• Exercise instructions:
Each record needs to be transcribed word for word, though without its pictures.

━━━━━ Records to process

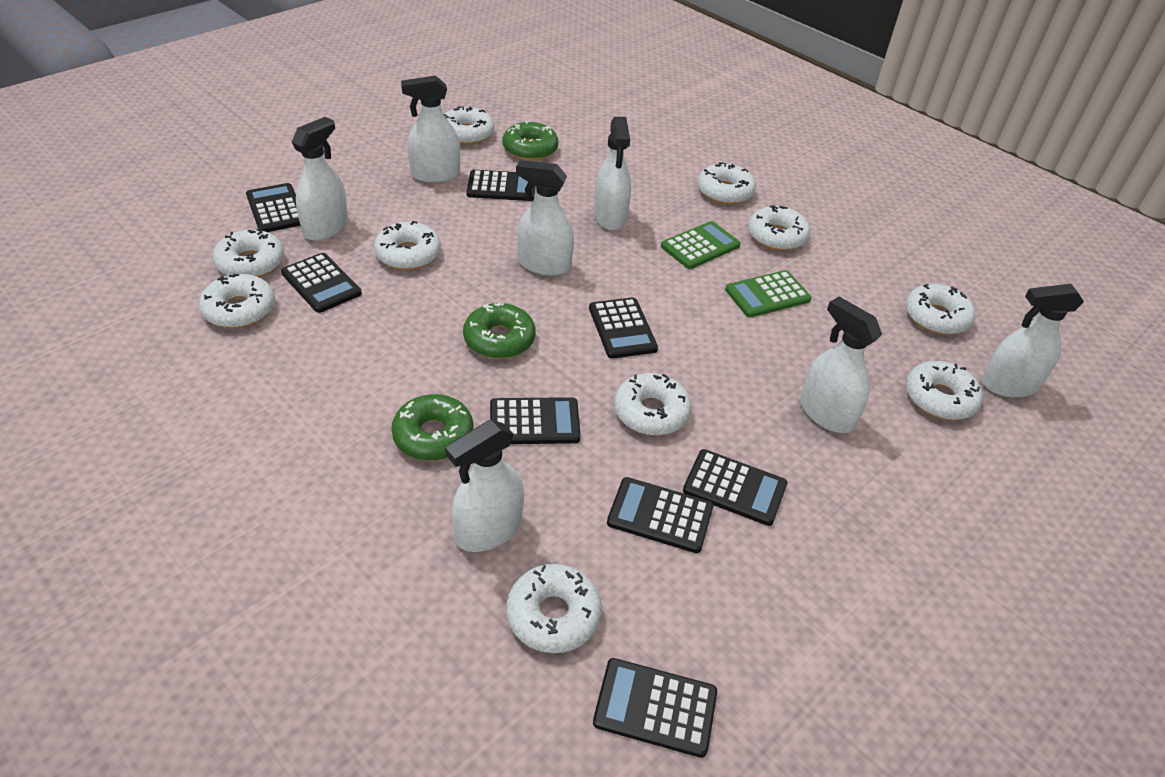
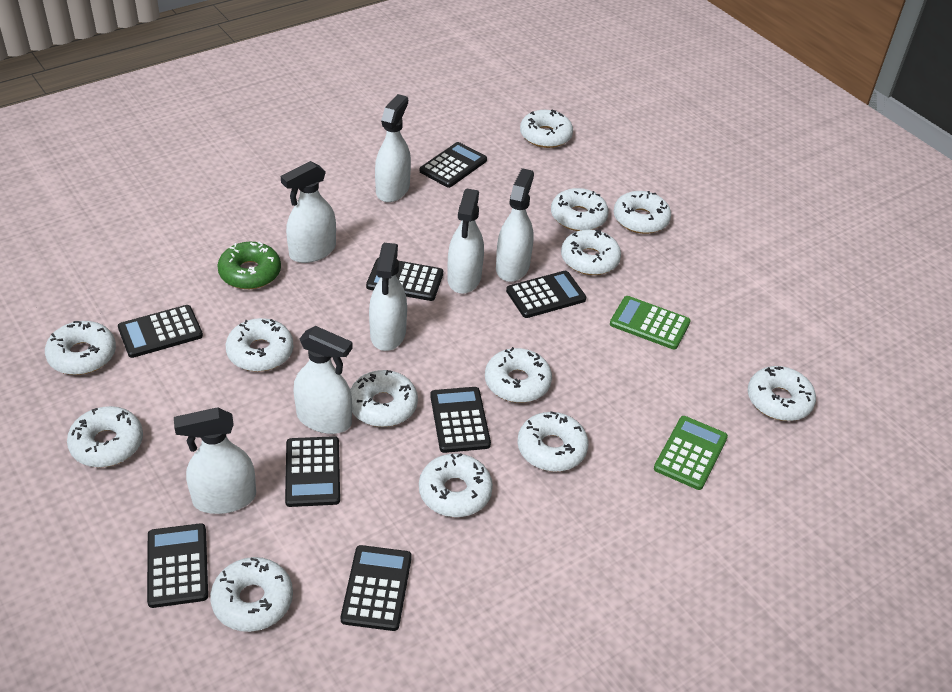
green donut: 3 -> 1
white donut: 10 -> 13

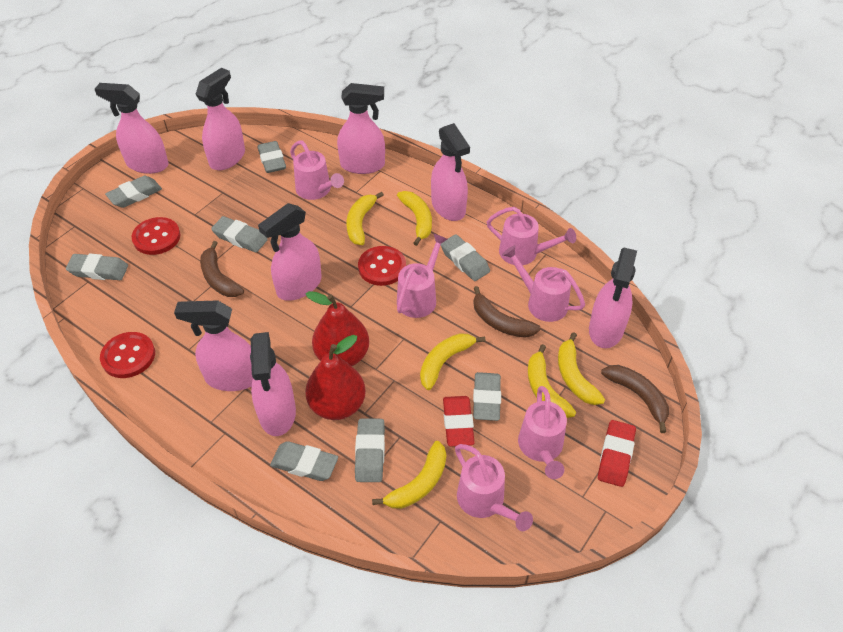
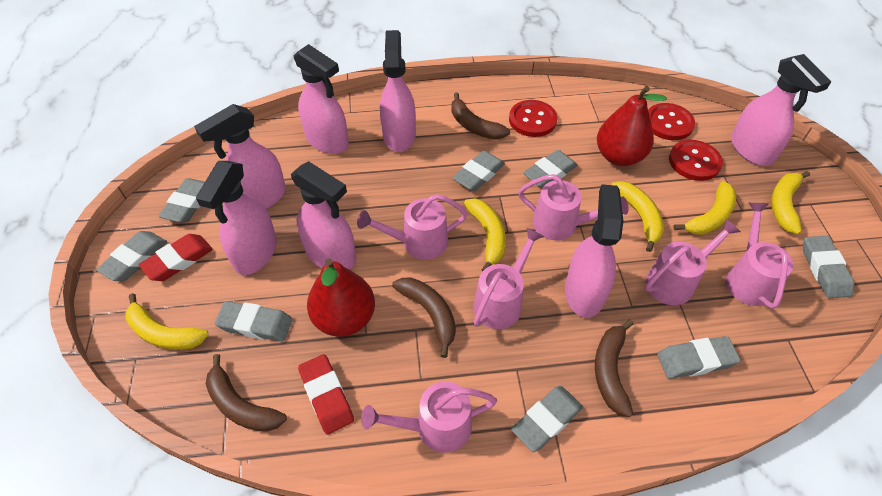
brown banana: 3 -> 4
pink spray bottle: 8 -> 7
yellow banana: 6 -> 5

━━━━━━━━━━

• Exercise result:
green donut: 3 -> 1
white donut: 10 -> 13

brown banana: 3 -> 4
pink spray bottle: 8 -> 7
yellow banana: 6 -> 5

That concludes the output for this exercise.